Goal: Write out every line of the records below without changing anything, but leave the pictures out of your answer.

Source records:
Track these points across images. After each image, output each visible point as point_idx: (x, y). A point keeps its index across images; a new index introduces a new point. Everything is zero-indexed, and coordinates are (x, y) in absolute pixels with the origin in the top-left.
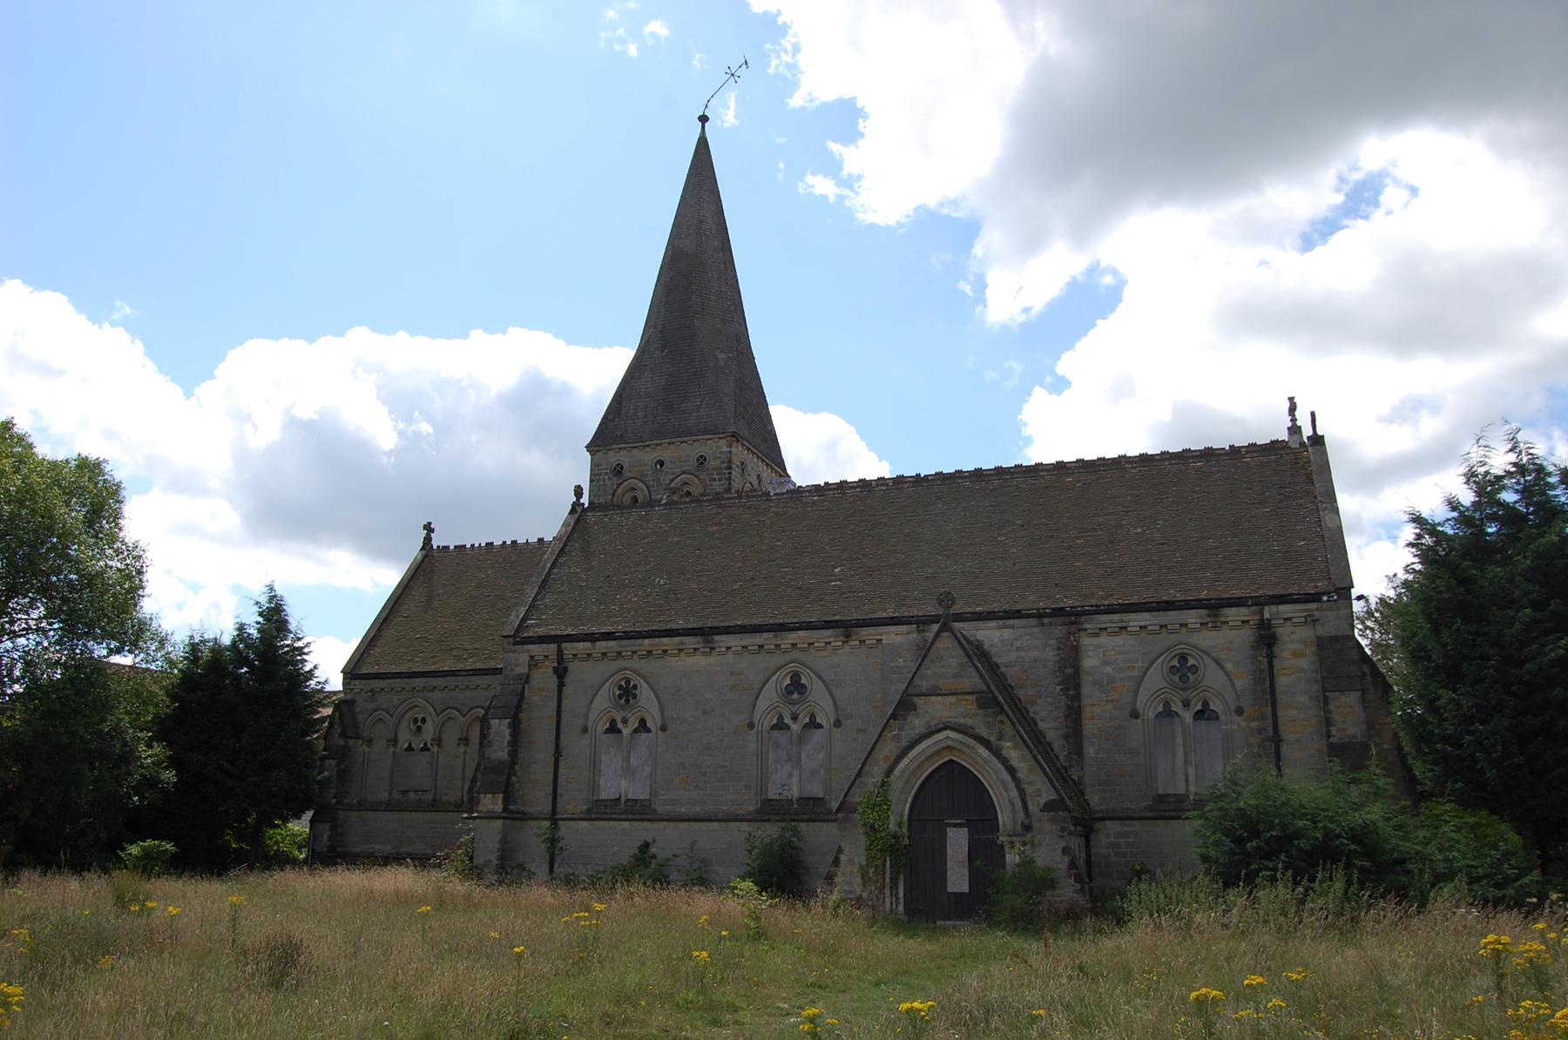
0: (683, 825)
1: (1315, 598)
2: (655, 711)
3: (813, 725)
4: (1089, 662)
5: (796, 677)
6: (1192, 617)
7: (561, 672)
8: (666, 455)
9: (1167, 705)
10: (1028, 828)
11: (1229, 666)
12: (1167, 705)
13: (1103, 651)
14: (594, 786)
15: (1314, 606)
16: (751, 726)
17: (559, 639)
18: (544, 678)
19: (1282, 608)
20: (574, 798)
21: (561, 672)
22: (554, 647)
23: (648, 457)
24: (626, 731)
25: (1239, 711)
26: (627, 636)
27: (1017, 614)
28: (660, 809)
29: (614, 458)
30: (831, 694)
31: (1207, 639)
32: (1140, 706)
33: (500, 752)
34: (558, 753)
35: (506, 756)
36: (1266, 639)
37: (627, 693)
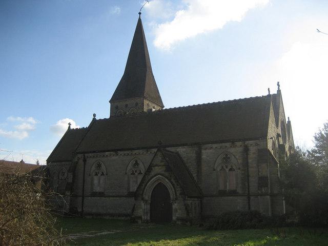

Correct result:
Track these points across images. After each image, output each visible point as point_idx: (x, y). A point keeps its index across images; a new index introduces a new point. Everything is zero-indexed, and coordinates are (x, y) in absolute pixels with the origin in the top-left.
0: (683, 825)
1: (1315, 598)
2: (655, 711)
3: (813, 725)
4: (1089, 662)
5: (796, 677)
6: (1192, 617)
7: (561, 672)
8: (666, 455)
9: (1167, 705)
10: (1028, 828)
11: (1229, 666)
12: (1167, 705)
13: (1103, 651)
14: (594, 786)
15: (1314, 606)
16: (751, 726)
17: (559, 639)
18: (544, 678)
19: (1282, 608)
20: (574, 798)
21: (561, 672)
22: (554, 647)
23: (648, 457)
24: (626, 731)
25: (1239, 711)
26: (627, 636)
27: (1017, 614)
28: (660, 809)
29: (614, 458)
30: (831, 694)
31: (1207, 639)
32: (1140, 706)
33: (500, 752)
34: (558, 753)
35: (506, 756)
36: (1266, 639)
37: (627, 693)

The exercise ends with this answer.